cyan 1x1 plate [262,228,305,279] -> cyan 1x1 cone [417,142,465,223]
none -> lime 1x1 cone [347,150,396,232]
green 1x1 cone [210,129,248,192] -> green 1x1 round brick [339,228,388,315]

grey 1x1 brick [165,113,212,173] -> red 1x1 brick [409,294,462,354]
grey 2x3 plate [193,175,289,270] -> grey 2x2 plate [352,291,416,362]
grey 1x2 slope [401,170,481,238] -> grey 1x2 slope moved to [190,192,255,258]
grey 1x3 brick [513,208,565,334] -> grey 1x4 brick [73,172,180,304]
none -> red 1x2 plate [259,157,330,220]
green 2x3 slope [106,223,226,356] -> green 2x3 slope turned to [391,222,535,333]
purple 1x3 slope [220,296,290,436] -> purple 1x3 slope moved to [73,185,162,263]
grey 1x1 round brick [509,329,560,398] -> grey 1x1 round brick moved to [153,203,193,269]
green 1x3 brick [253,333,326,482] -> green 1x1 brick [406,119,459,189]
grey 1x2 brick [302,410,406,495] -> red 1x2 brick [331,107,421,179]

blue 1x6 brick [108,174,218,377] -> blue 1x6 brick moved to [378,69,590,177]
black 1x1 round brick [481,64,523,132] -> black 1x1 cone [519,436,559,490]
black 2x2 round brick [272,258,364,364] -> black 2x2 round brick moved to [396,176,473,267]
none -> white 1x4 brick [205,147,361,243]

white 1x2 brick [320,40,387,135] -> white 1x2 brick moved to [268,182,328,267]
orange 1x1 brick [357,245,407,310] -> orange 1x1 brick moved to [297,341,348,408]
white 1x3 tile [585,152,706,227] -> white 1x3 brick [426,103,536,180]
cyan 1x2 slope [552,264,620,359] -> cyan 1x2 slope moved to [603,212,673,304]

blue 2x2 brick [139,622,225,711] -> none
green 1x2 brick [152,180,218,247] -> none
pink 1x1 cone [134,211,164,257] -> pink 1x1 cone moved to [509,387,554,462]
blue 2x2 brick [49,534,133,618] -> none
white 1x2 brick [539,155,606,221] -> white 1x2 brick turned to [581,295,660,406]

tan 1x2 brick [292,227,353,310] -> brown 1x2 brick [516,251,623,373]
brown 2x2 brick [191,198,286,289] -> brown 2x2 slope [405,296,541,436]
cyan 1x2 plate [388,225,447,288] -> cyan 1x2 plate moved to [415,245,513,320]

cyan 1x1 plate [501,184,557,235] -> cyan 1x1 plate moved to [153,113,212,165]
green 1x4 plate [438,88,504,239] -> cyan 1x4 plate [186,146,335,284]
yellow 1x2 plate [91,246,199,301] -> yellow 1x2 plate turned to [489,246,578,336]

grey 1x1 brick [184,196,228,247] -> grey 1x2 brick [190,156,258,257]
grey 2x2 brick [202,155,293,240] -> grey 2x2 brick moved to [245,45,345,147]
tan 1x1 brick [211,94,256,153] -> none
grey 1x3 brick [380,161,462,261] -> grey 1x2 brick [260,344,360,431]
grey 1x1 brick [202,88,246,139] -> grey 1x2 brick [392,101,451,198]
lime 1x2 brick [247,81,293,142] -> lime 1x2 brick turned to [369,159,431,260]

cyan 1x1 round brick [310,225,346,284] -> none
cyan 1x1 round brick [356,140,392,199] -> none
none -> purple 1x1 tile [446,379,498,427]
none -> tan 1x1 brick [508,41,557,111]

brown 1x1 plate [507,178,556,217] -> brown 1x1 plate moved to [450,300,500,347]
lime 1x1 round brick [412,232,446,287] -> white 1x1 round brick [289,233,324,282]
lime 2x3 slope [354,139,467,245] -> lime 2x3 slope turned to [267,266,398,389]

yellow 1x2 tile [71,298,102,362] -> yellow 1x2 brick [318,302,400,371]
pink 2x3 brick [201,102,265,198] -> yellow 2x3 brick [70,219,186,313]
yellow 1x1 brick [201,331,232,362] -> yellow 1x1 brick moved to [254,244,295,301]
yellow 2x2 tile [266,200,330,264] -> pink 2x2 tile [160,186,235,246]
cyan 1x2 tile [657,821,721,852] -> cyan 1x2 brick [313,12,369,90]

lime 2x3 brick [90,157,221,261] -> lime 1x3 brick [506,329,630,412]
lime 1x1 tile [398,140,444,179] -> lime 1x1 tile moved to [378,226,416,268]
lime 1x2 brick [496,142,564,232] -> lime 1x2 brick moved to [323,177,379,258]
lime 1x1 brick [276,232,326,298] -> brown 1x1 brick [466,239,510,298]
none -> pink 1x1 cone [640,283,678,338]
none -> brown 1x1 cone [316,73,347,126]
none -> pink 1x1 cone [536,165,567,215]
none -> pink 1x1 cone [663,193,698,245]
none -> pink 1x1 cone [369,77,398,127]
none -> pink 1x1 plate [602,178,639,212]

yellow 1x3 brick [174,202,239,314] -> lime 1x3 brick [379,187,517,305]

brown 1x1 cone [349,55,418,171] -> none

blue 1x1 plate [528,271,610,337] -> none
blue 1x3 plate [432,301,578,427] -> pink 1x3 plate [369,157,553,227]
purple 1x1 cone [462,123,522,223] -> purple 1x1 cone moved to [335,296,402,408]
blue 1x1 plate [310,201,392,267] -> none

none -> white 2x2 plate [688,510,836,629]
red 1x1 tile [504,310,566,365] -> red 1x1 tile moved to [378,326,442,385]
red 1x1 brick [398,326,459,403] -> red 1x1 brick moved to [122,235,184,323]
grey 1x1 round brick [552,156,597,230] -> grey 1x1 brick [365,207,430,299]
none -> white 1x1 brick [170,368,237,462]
—————
=== How to complete this task ===
Every record must be repeated precisely and in full.

=== Exercise answer ===
cyan 1x1 plate [262,228,305,279] -> cyan 1x1 cone [417,142,465,223]
none -> lime 1x1 cone [347,150,396,232]
green 1x1 cone [210,129,248,192] -> green 1x1 round brick [339,228,388,315]

grey 1x1 brick [165,113,212,173] -> red 1x1 brick [409,294,462,354]
grey 2x3 plate [193,175,289,270] -> grey 2x2 plate [352,291,416,362]
grey 1x2 slope [401,170,481,238] -> grey 1x2 slope moved to [190,192,255,258]
grey 1x3 brick [513,208,565,334] -> grey 1x4 brick [73,172,180,304]
none -> red 1x2 plate [259,157,330,220]
green 2x3 slope [106,223,226,356] -> green 2x3 slope turned to [391,222,535,333]
purple 1x3 slope [220,296,290,436] -> purple 1x3 slope moved to [73,185,162,263]
grey 1x1 round brick [509,329,560,398] -> grey 1x1 round brick moved to [153,203,193,269]
green 1x3 brick [253,333,326,482] -> green 1x1 brick [406,119,459,189]
grey 1x2 brick [302,410,406,495] -> red 1x2 brick [331,107,421,179]

blue 1x6 brick [108,174,218,377] -> blue 1x6 brick moved to [378,69,590,177]
black 1x1 round brick [481,64,523,132] -> black 1x1 cone [519,436,559,490]
black 2x2 round brick [272,258,364,364] -> black 2x2 round brick moved to [396,176,473,267]
none -> white 1x4 brick [205,147,361,243]

white 1x2 brick [320,40,387,135] -> white 1x2 brick moved to [268,182,328,267]
orange 1x1 brick [357,245,407,310] -> orange 1x1 brick moved to [297,341,348,408]
white 1x3 tile [585,152,706,227] -> white 1x3 brick [426,103,536,180]
cyan 1x2 slope [552,264,620,359] -> cyan 1x2 slope moved to [603,212,673,304]

blue 2x2 brick [139,622,225,711] -> none
green 1x2 brick [152,180,218,247] -> none
pink 1x1 cone [134,211,164,257] -> pink 1x1 cone moved to [509,387,554,462]
blue 2x2 brick [49,534,133,618] -> none
white 1x2 brick [539,155,606,221] -> white 1x2 brick turned to [581,295,660,406]

tan 1x2 brick [292,227,353,310] -> brown 1x2 brick [516,251,623,373]
brown 2x2 brick [191,198,286,289] -> brown 2x2 slope [405,296,541,436]
cyan 1x2 plate [388,225,447,288] -> cyan 1x2 plate moved to [415,245,513,320]

cyan 1x1 plate [501,184,557,235] -> cyan 1x1 plate moved to [153,113,212,165]
green 1x4 plate [438,88,504,239] -> cyan 1x4 plate [186,146,335,284]
yellow 1x2 plate [91,246,199,301] -> yellow 1x2 plate turned to [489,246,578,336]

grey 1x1 brick [184,196,228,247] -> grey 1x2 brick [190,156,258,257]
grey 2x2 brick [202,155,293,240] -> grey 2x2 brick moved to [245,45,345,147]
tan 1x1 brick [211,94,256,153] -> none
grey 1x3 brick [380,161,462,261] -> grey 1x2 brick [260,344,360,431]
grey 1x1 brick [202,88,246,139] -> grey 1x2 brick [392,101,451,198]
lime 1x2 brick [247,81,293,142] -> lime 1x2 brick turned to [369,159,431,260]

cyan 1x1 round brick [310,225,346,284] -> none
cyan 1x1 round brick [356,140,392,199] -> none
none -> purple 1x1 tile [446,379,498,427]
none -> tan 1x1 brick [508,41,557,111]

brown 1x1 plate [507,178,556,217] -> brown 1x1 plate moved to [450,300,500,347]
lime 1x1 round brick [412,232,446,287] -> white 1x1 round brick [289,233,324,282]
lime 2x3 slope [354,139,467,245] -> lime 2x3 slope turned to [267,266,398,389]

yellow 1x2 tile [71,298,102,362] -> yellow 1x2 brick [318,302,400,371]
pink 2x3 brick [201,102,265,198] -> yellow 2x3 brick [70,219,186,313]
yellow 1x1 brick [201,331,232,362] -> yellow 1x1 brick moved to [254,244,295,301]
yellow 2x2 tile [266,200,330,264] -> pink 2x2 tile [160,186,235,246]
cyan 1x2 tile [657,821,721,852] -> cyan 1x2 brick [313,12,369,90]

lime 2x3 brick [90,157,221,261] -> lime 1x3 brick [506,329,630,412]
lime 1x1 tile [398,140,444,179] -> lime 1x1 tile moved to [378,226,416,268]
lime 1x2 brick [496,142,564,232] -> lime 1x2 brick moved to [323,177,379,258]
lime 1x1 brick [276,232,326,298] -> brown 1x1 brick [466,239,510,298]
none -> pink 1x1 cone [640,283,678,338]
none -> brown 1x1 cone [316,73,347,126]
none -> pink 1x1 cone [536,165,567,215]
none -> pink 1x1 cone [663,193,698,245]
none -> pink 1x1 cone [369,77,398,127]
none -> pink 1x1 plate [602,178,639,212]

yellow 1x3 brick [174,202,239,314] -> lime 1x3 brick [379,187,517,305]

brown 1x1 cone [349,55,418,171] -> none

blue 1x1 plate [528,271,610,337] -> none
blue 1x3 plate [432,301,578,427] -> pink 1x3 plate [369,157,553,227]
purple 1x1 cone [462,123,522,223] -> purple 1x1 cone moved to [335,296,402,408]
blue 1x1 plate [310,201,392,267] -> none

none -> white 2x2 plate [688,510,836,629]
red 1x1 tile [504,310,566,365] -> red 1x1 tile moved to [378,326,442,385]
red 1x1 brick [398,326,459,403] -> red 1x1 brick moved to [122,235,184,323]
grey 1x1 round brick [552,156,597,230] -> grey 1x1 brick [365,207,430,299]
none -> white 1x1 brick [170,368,237,462]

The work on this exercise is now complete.